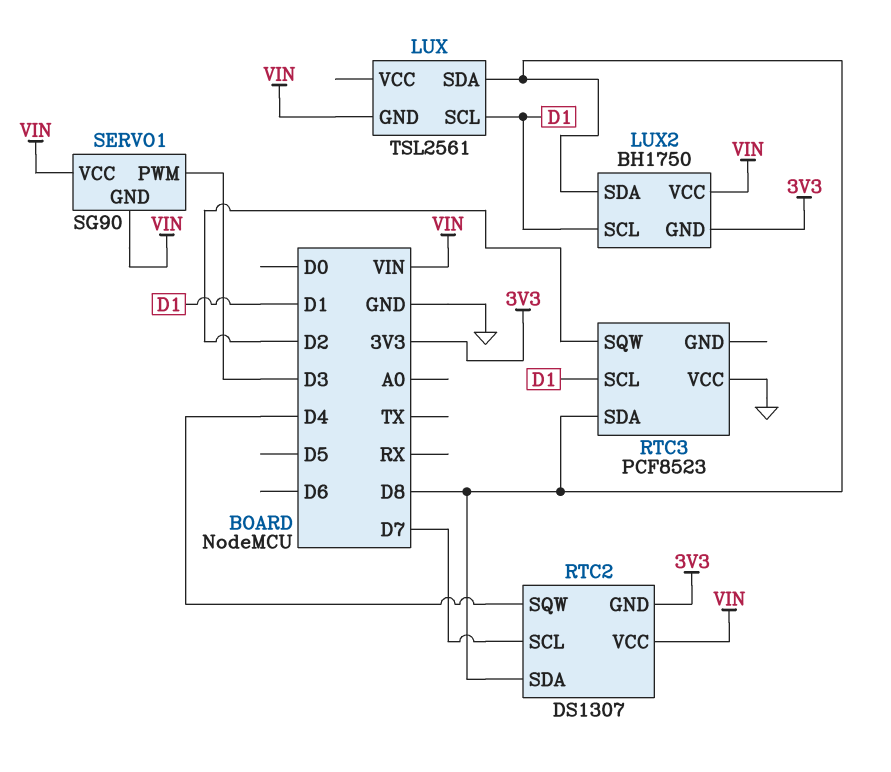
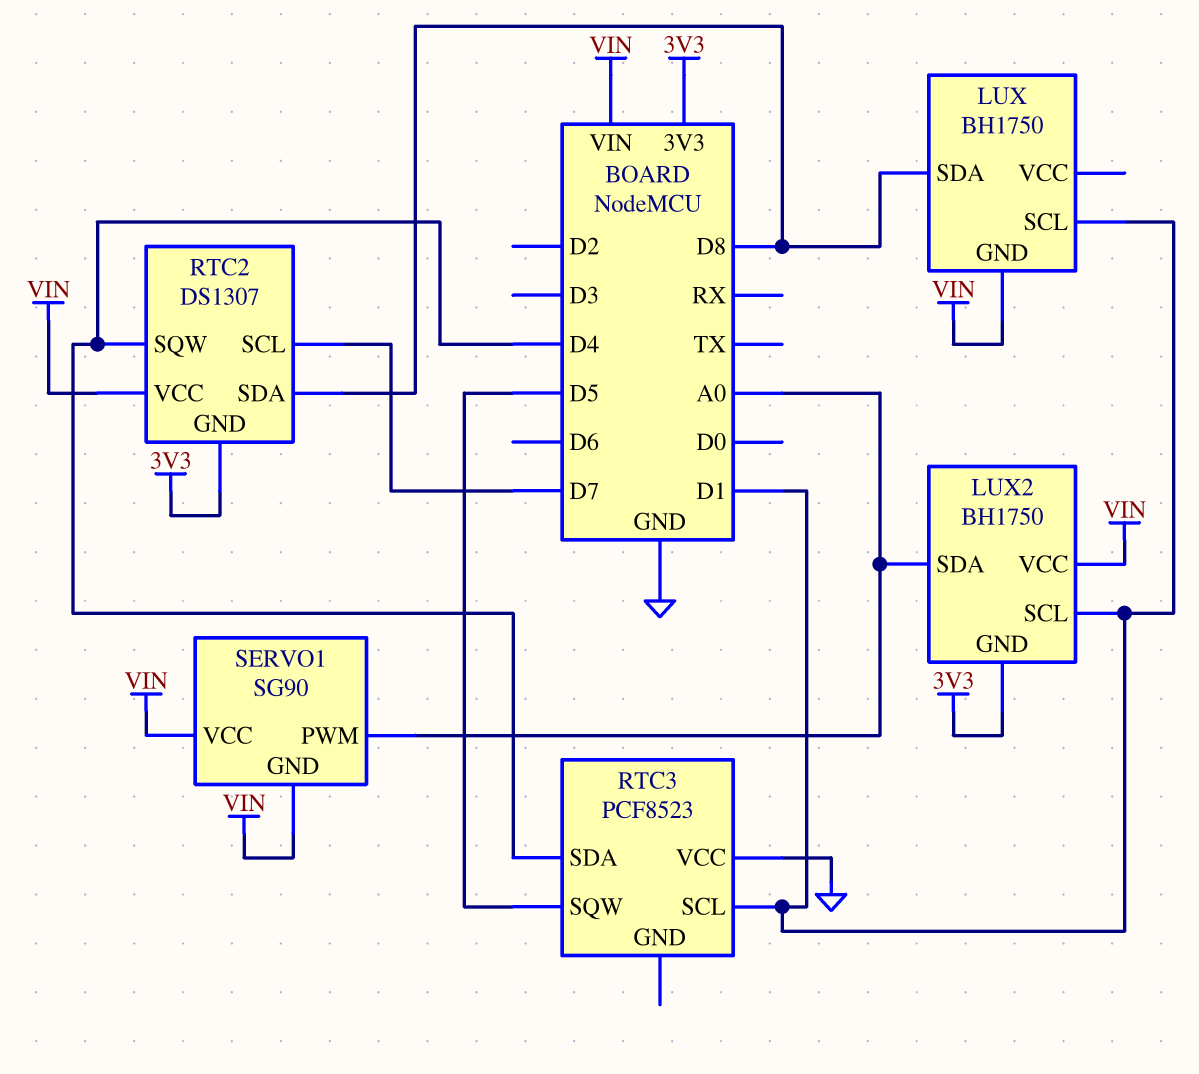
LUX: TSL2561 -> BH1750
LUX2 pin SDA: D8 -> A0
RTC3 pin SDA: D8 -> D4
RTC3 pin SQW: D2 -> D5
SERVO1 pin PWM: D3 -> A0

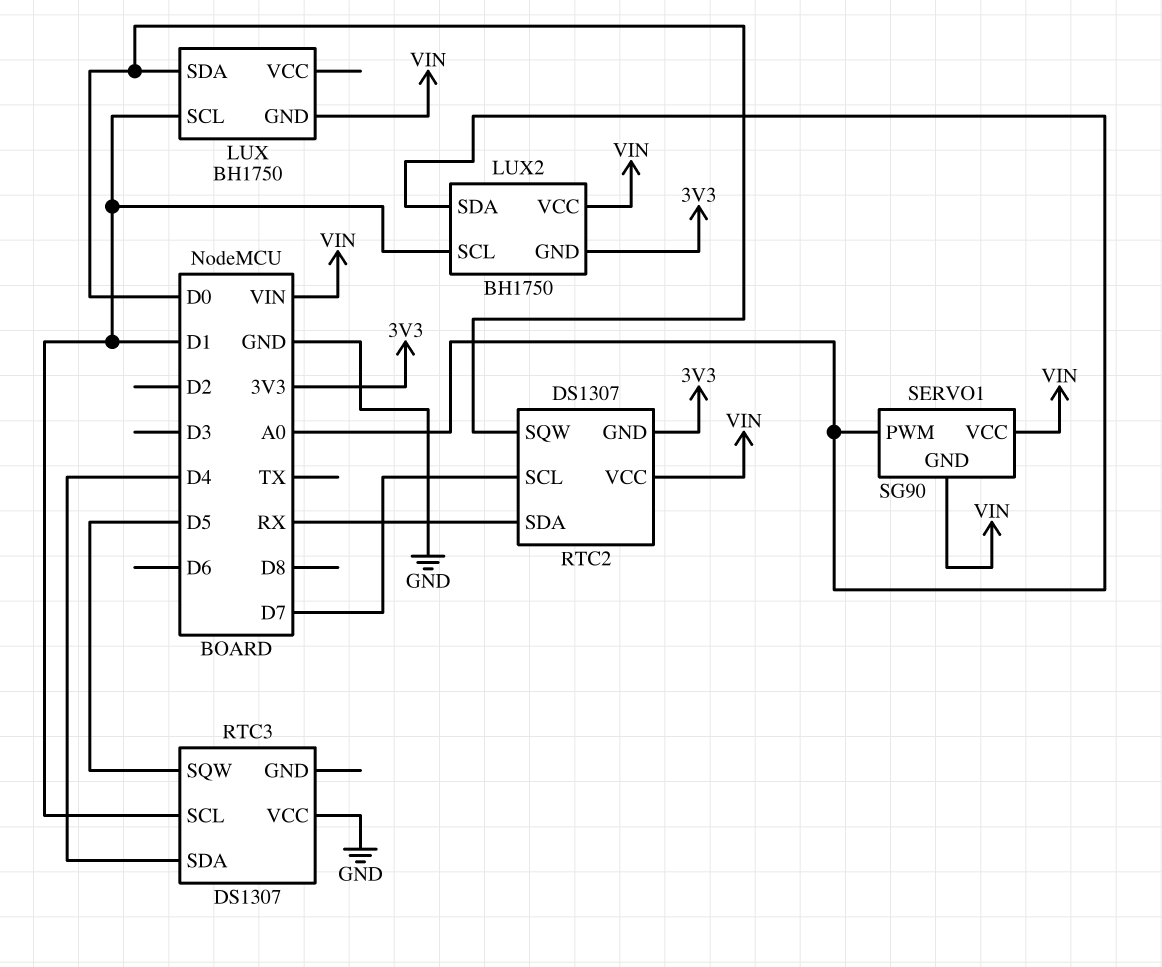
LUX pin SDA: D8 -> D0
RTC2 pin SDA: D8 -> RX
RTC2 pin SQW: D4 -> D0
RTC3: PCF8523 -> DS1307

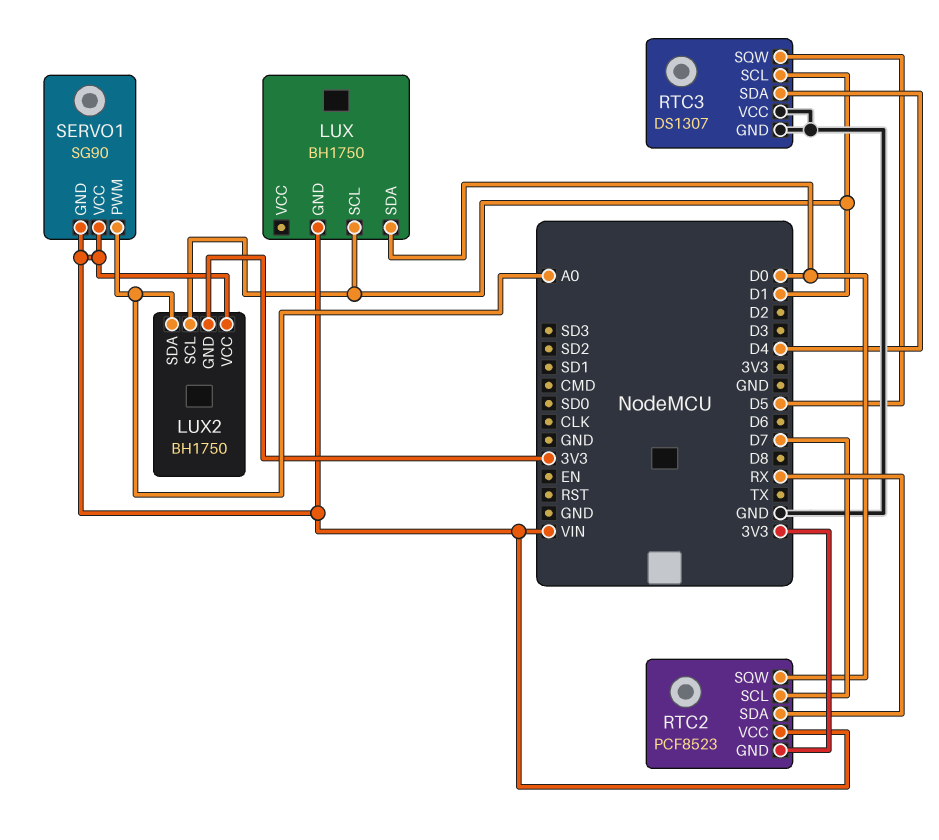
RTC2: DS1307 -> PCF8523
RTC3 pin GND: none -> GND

* * * * * * * * *

Reproduce the lines of the listing exactly, starting at the one that contains "RTC3: PCF8523 -> DS1307" and continuing through the final line, but leave out the pictures.

* **RESPONSE FOR THIS EXERCISE**
RTC3: PCF8523 -> DS1307

RTC2: DS1307 -> PCF8523
RTC3 pin GND: none -> GND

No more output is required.